→ Work request
The answer must consist of each line below that holds the word "round", copied as it stands.

(Beginning of Extracted entries)

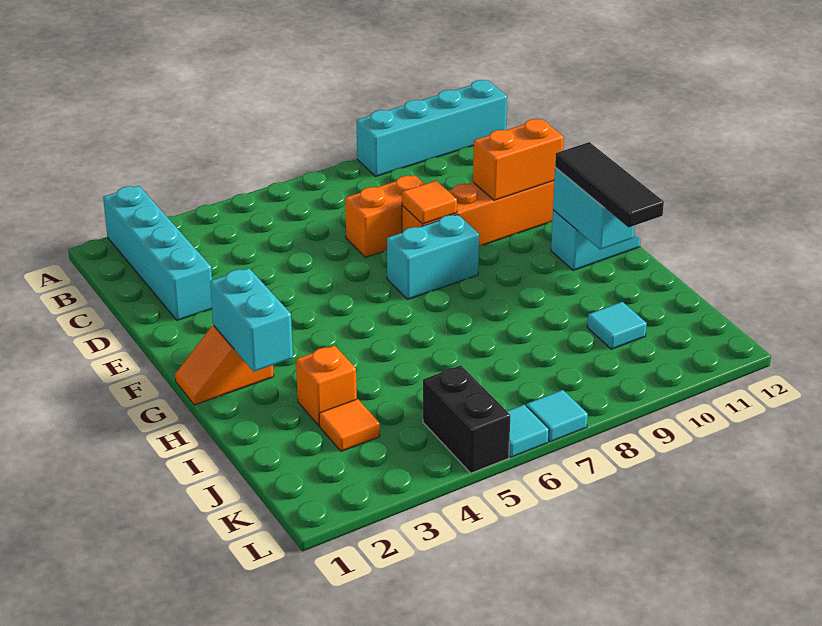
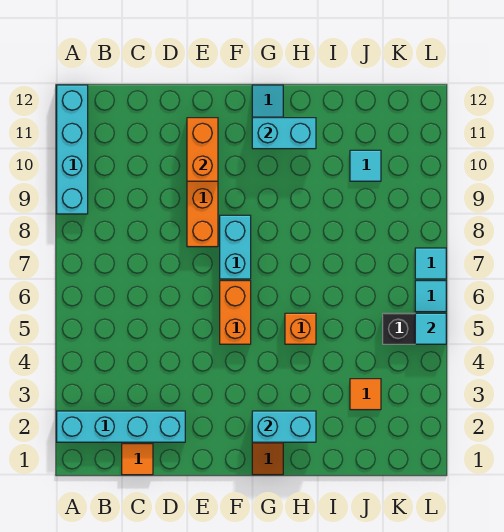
orange 1x2 brick [345,175,424,257] -> orange 1x2 brick moved to [220,281,251,344]
orange 1x1 tile [402,181,457,224] -> orange 1x1 tile moved to [122,444,153,475]
black 1x3 tile [555,142,664,228] -> none
orange 1x1 brick [296,345,357,426] -> orange 1x1 brick moved to [285,313,316,344]
none -> cyan 1x1 tile [415,313,446,344]

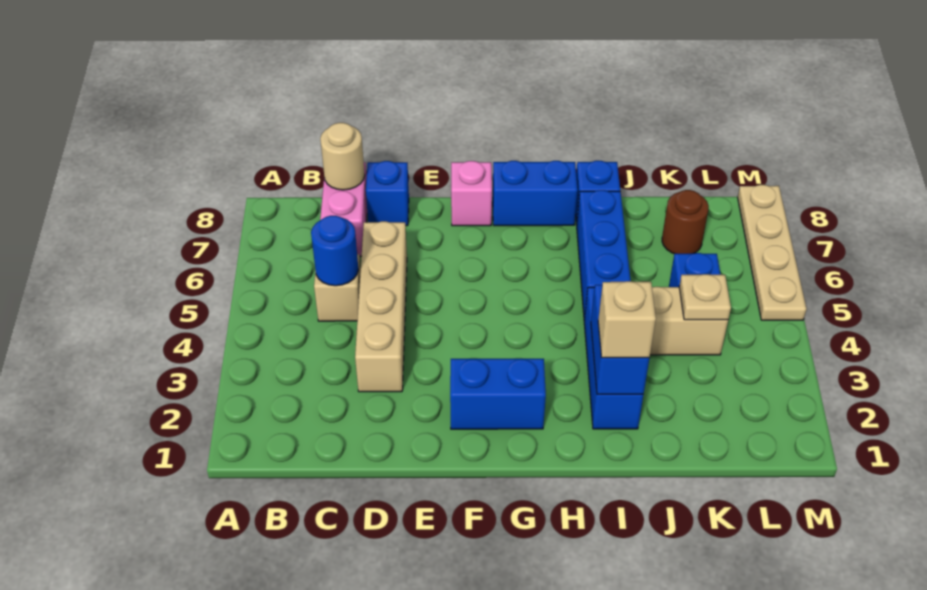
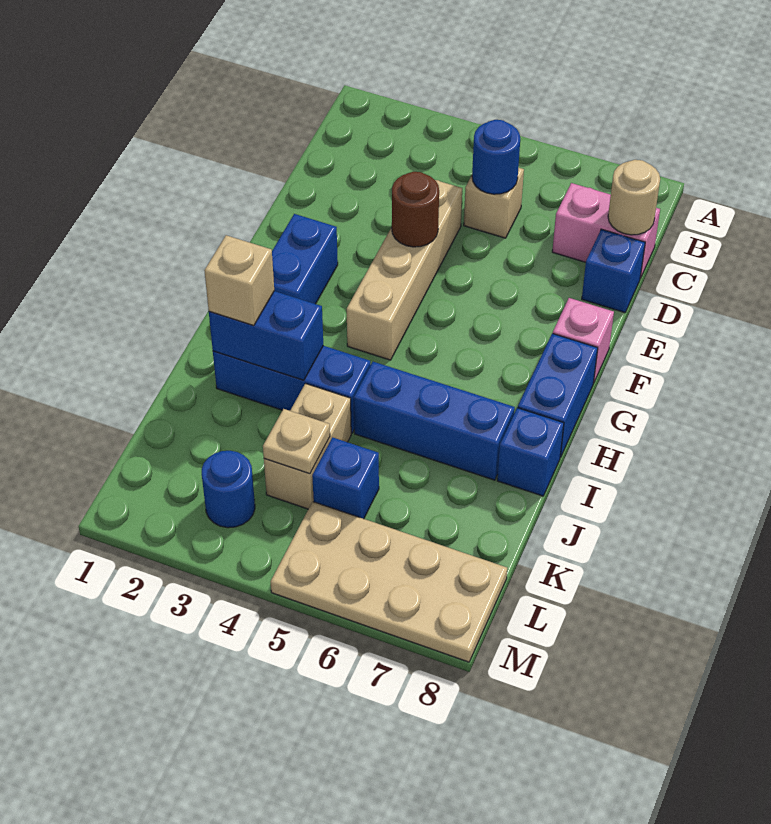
tan 1x4 brick [355,221,407,392] -> tan 1x4 brick turned to [347,180,462,360]
brown 1x1 round brick [662,190,709,254] -> brown 1x1 round brick moved to [392,172,439,247]
none -> blue 1x1 round brick [202,451,255,528]
tan 1x4 plate [738,185,807,320] -> tan 2x4 plate [271,502,507,662]

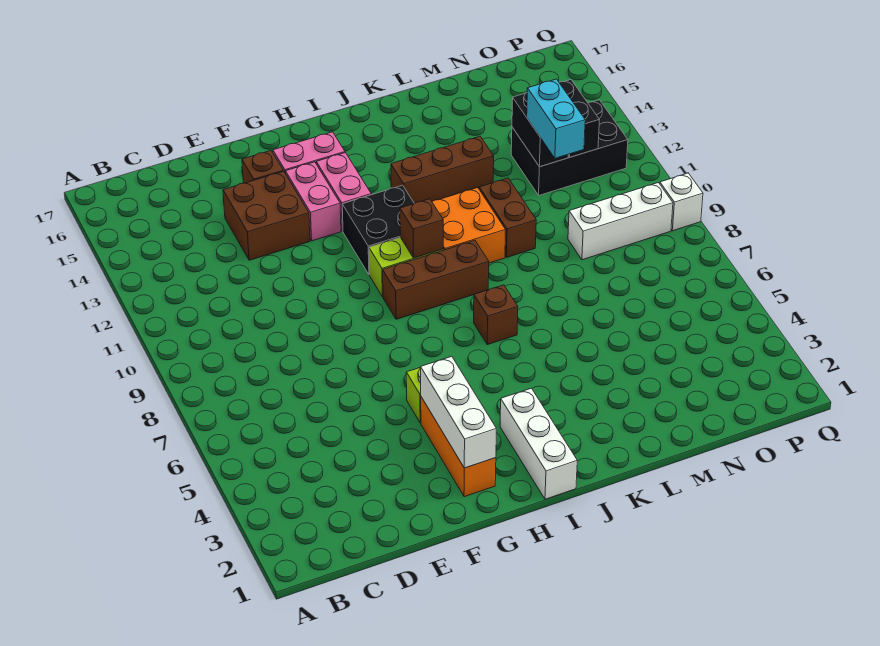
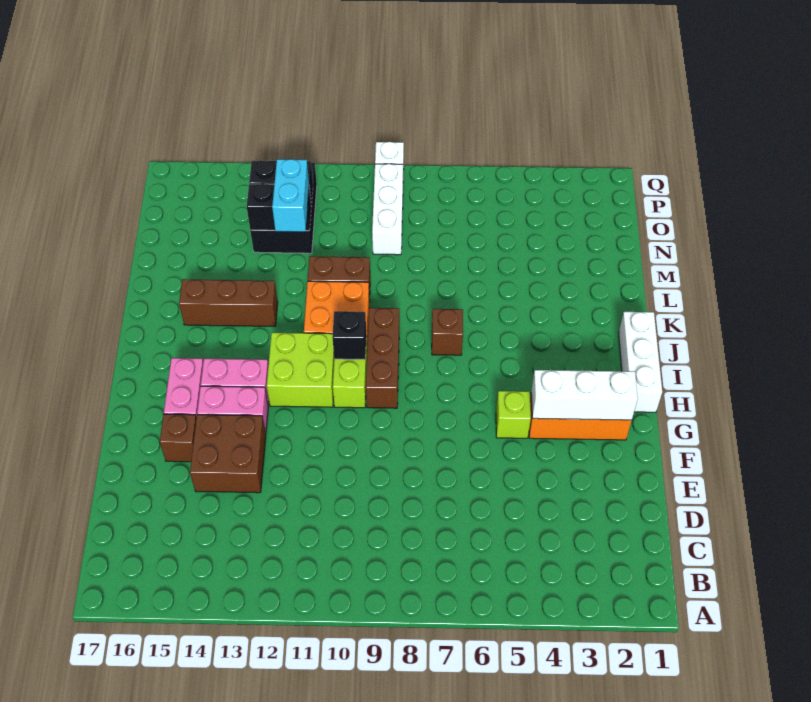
black 2x2 brick [342,185,414,275] -> lime 2x2 brick [267,333,334,407]
white 1x3 brick [500,388,577,499] -> white 1x3 brick turned to [619,312,662,412]
brown 1x1 brick [400,199,443,258] -> black 1x1 brick [333,311,366,360]
brown 1x3 brick [391,136,494,204] -> brown 1x3 brick turned to [179,279,278,326]
cyan 1x2 brick [527,79,585,158] -> cyan 1x2 brick turned to [272,159,309,232]

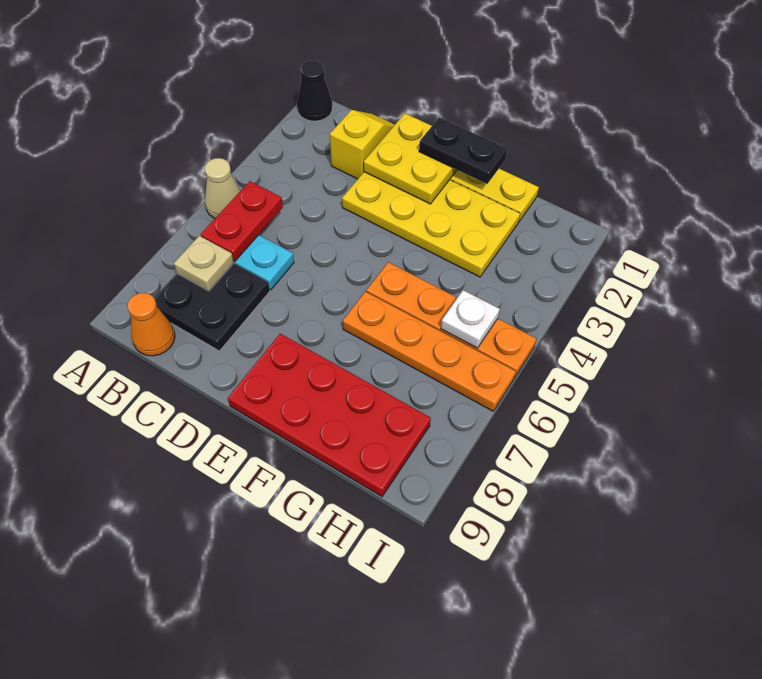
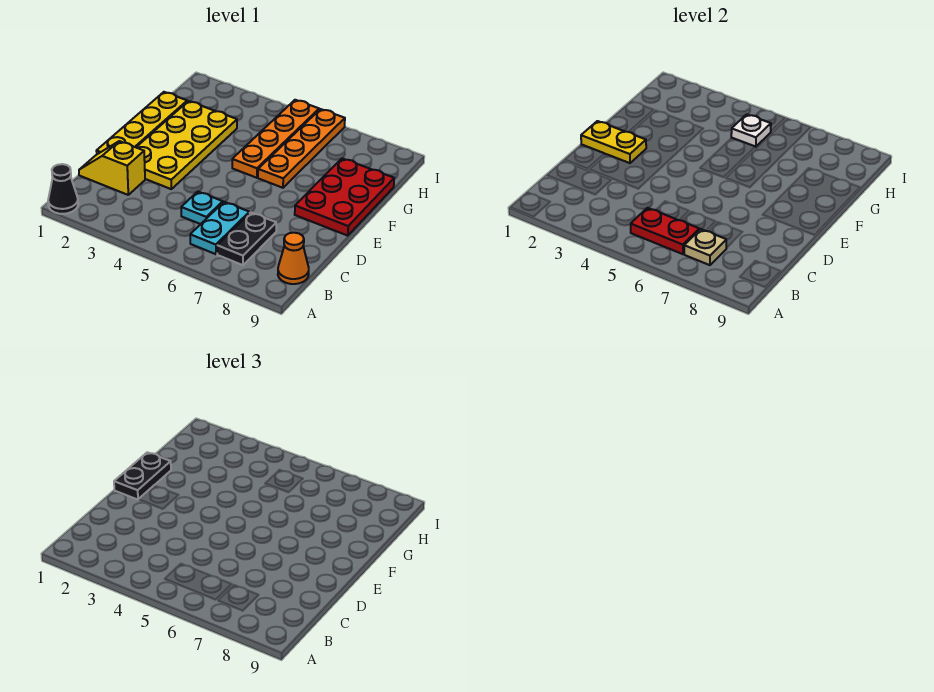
tan 1x1 cone [205,158,240,218] -> none
black 2x2 plate [154,263,270,351] -> black 1x2 plate [217,212,276,265]
none -> cyan 1x1 plate [181,192,223,224]
yellow 2x2 plate [364,113,457,204] -> yellow 1x2 plate [581,121,646,163]
red 2x4 plate [228,334,431,497] -> red 2x3 plate [295,158,394,236]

(End of Extracted entries)

→ Exercise response
brown 1x1 round brick [662,190,709,254] -> brown 1x1 round brick moved to [392,172,439,247]
none -> blue 1x1 round brick [202,451,255,528]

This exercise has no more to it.